# ASSIGNMENT
Only the lines below from the one containing "pink cake: 3 -> 4" to the one containing "white camera: 2 -> 1" should be repeated, both included and unchanged.

(PROVIDED INFORMATION begins)

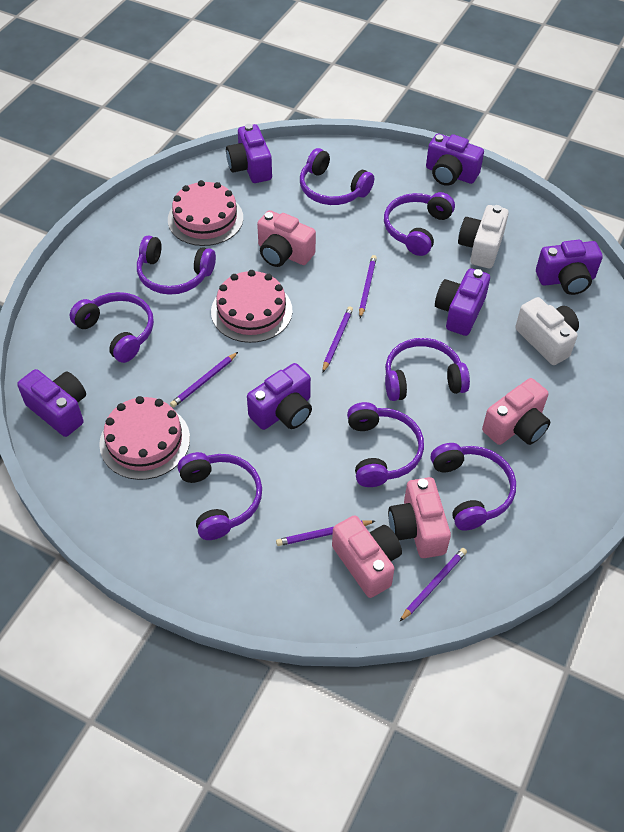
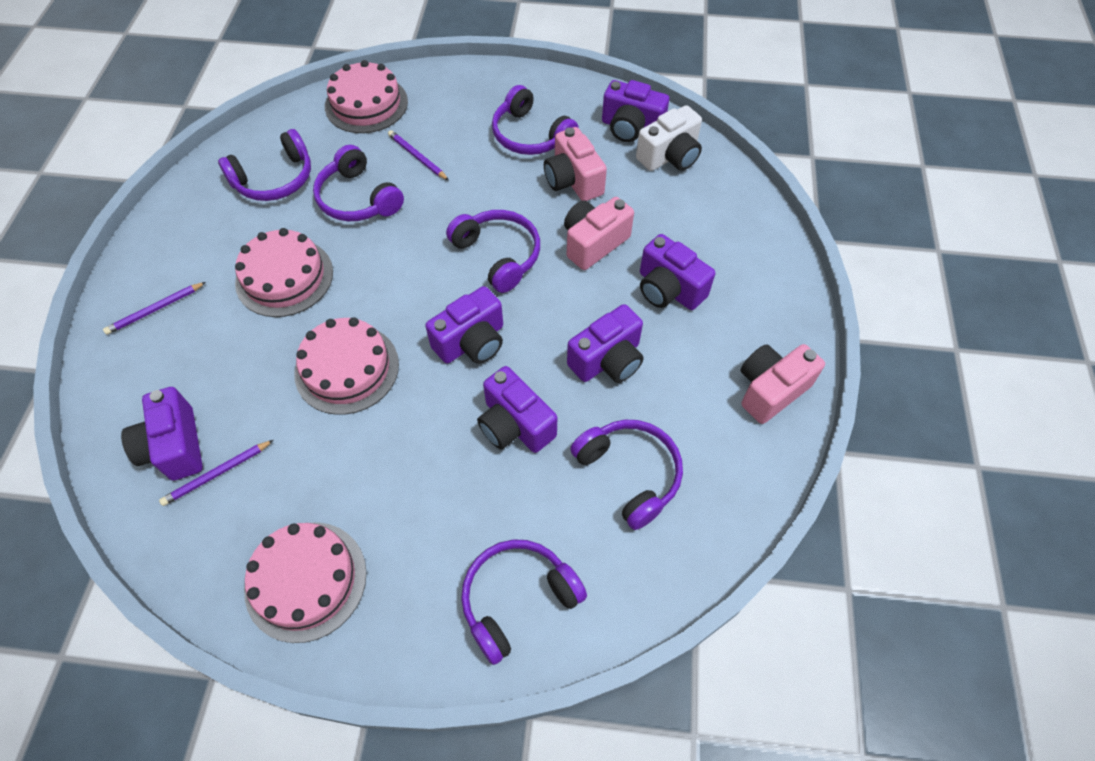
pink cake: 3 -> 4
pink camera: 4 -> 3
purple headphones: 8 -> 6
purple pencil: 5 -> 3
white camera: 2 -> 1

(PROVIDED INFORMATION ends)
(PROVIDED INFORMATION begins)

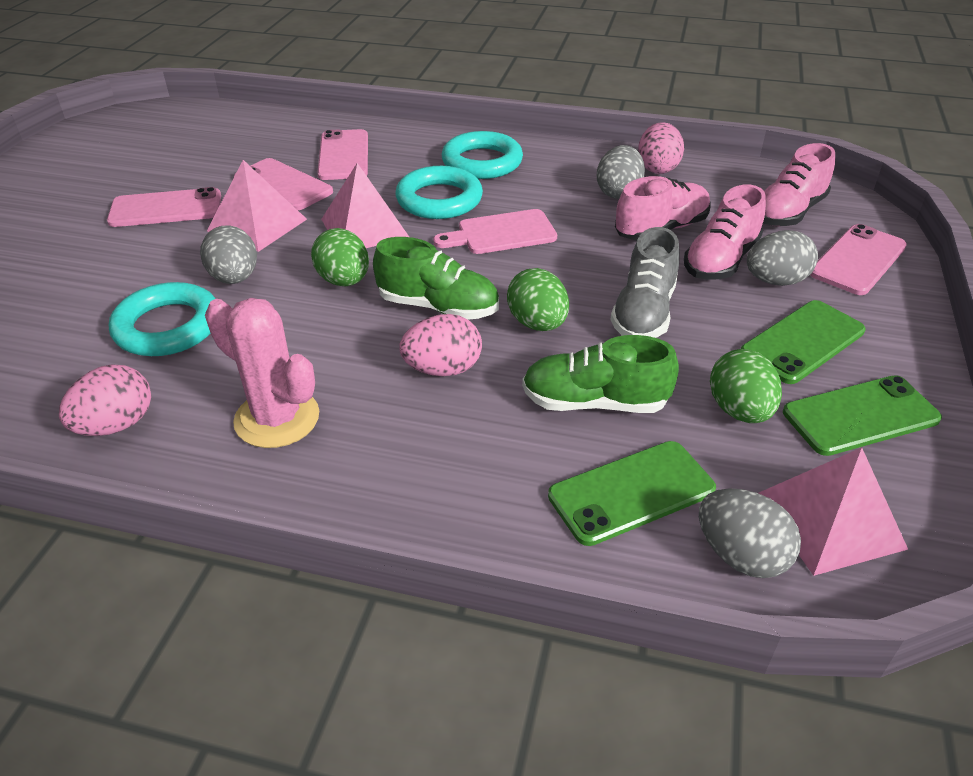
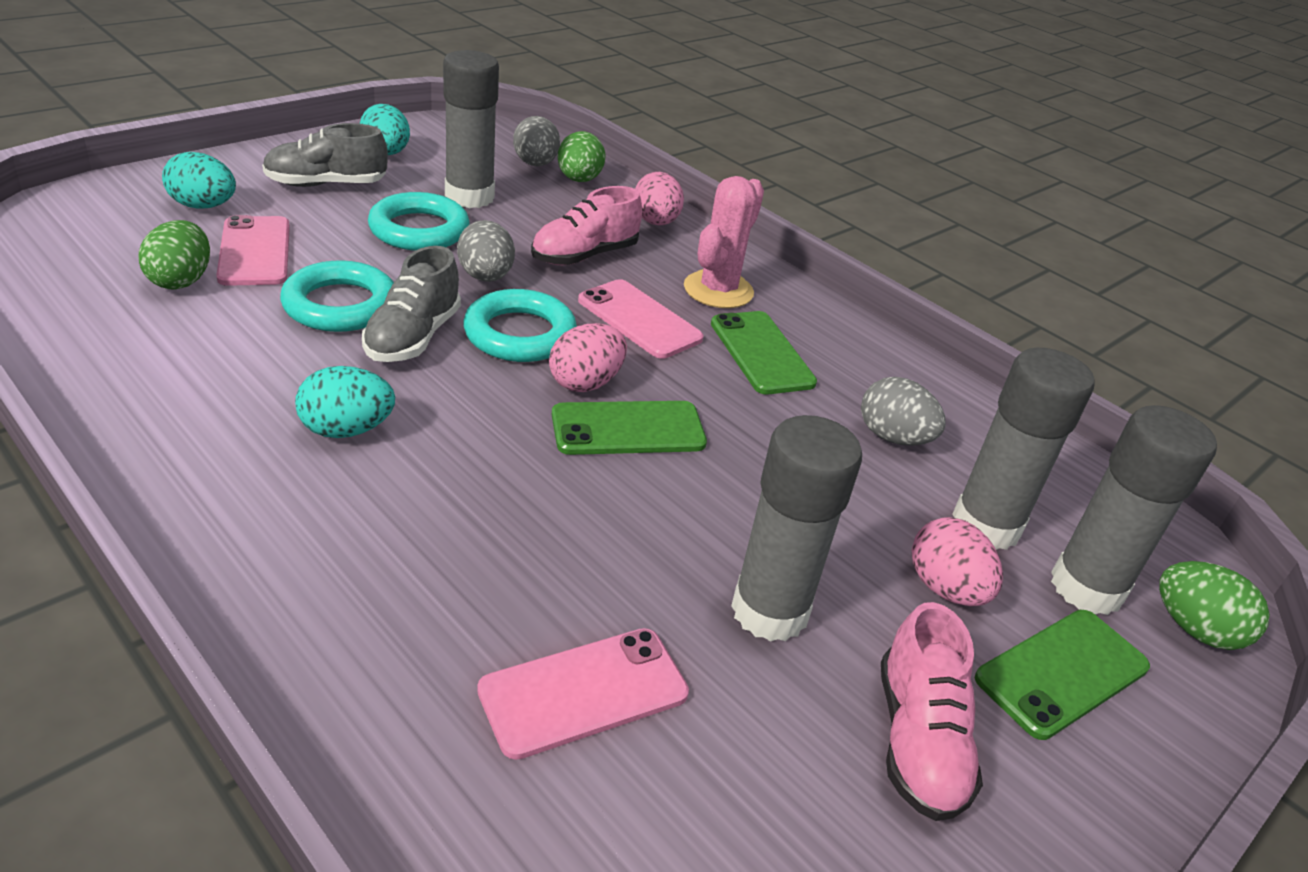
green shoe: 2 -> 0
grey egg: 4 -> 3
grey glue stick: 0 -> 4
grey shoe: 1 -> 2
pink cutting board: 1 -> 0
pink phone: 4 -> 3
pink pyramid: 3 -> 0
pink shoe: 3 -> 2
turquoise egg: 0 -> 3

(PROVIDED INFORMATION ends)
(PROVIDED INFORMATION begins)

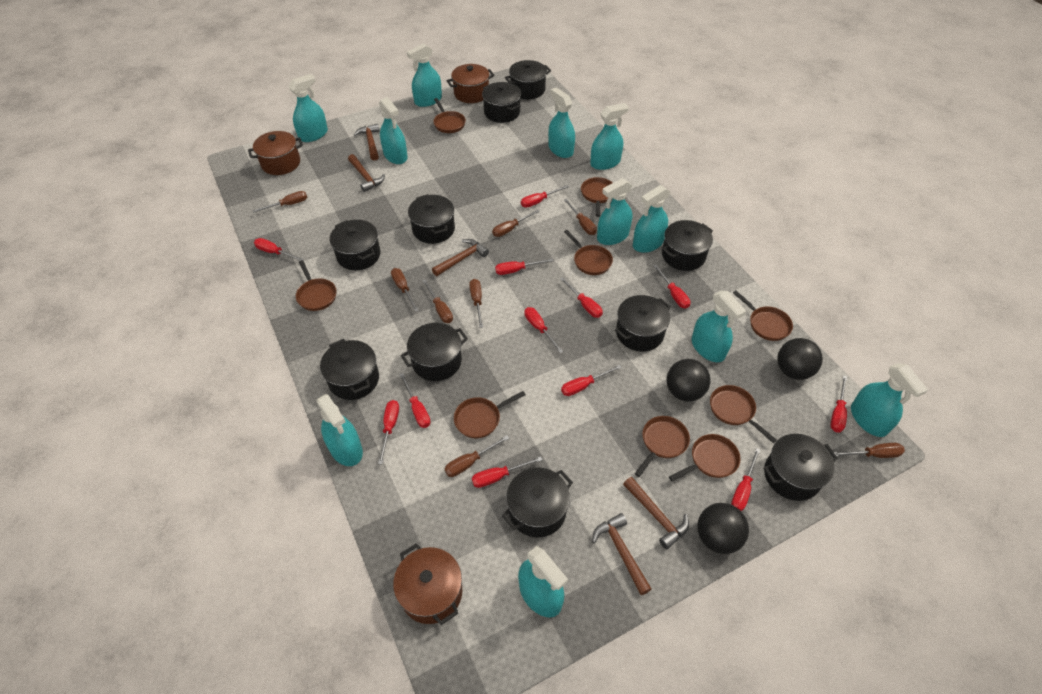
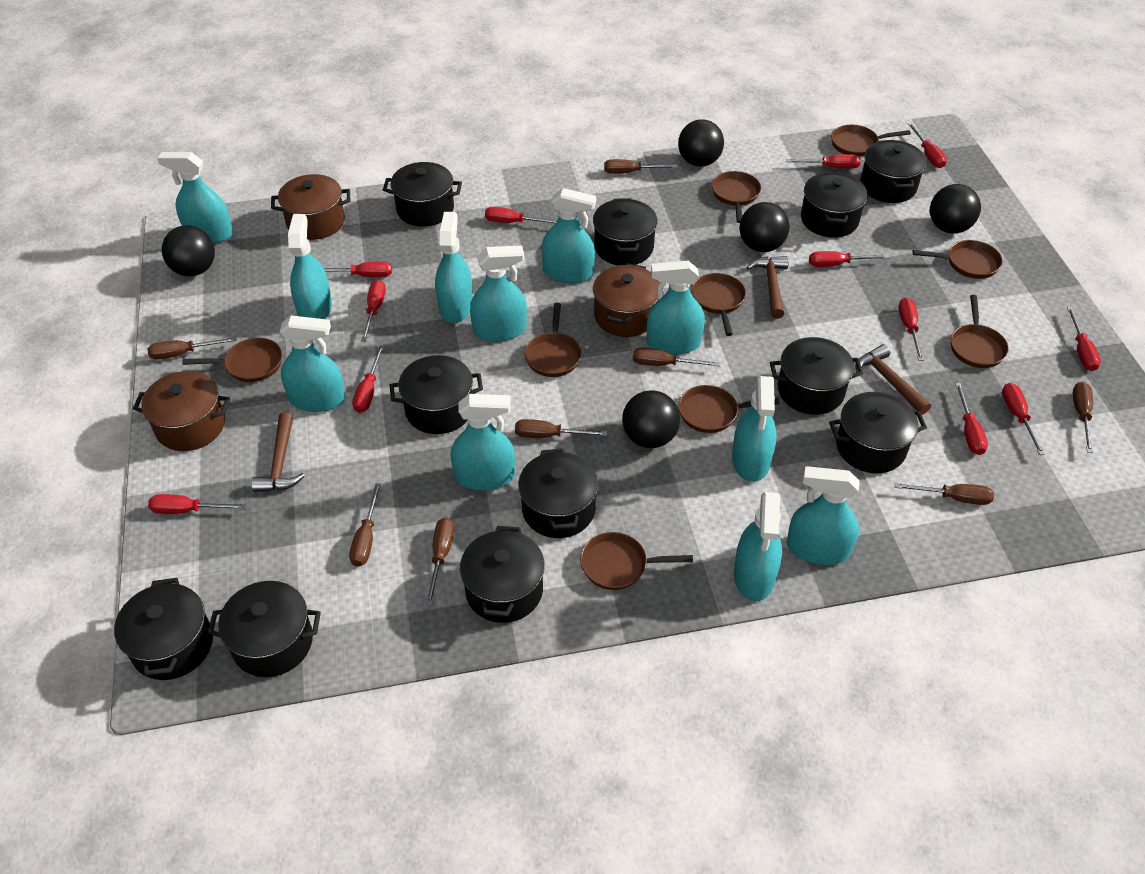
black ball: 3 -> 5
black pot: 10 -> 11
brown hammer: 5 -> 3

(PROVIDED INFORMATION ends)

# RESPONSE TO THIS TASK
pink cake: 3 -> 4
pink camera: 4 -> 3
purple headphones: 8 -> 6
purple pencil: 5 -> 3
white camera: 2 -> 1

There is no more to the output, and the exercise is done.